RECORDS TO PROCESS:
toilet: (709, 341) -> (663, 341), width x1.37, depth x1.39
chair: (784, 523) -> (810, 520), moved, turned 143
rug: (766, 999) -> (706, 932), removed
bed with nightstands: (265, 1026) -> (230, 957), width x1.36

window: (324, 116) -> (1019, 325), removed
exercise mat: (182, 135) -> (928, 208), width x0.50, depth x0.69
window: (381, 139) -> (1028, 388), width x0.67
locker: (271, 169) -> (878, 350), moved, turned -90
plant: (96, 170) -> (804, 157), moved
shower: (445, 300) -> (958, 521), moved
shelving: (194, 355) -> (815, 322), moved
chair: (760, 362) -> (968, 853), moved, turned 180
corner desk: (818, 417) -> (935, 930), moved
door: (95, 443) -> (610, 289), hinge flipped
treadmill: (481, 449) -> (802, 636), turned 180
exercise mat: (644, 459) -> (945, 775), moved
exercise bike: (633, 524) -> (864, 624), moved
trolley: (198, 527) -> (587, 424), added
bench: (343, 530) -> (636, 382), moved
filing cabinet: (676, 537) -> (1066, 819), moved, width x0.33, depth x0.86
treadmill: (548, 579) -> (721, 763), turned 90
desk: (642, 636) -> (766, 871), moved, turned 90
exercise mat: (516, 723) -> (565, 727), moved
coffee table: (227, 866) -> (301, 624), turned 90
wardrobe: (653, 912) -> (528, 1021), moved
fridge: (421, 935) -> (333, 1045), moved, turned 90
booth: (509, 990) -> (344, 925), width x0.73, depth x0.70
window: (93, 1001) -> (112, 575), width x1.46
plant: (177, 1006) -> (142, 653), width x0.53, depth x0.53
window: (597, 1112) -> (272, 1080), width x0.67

DIRECTIONS: The answer should be exactly the lines from the one that contains "plant: (177, 1006)" through the end of the entries, both ends included, and nothing besides.

RESULT OF THIS TASK:
plant: (177, 1006) -> (142, 653), width x0.53, depth x0.53
window: (597, 1112) -> (272, 1080), width x0.67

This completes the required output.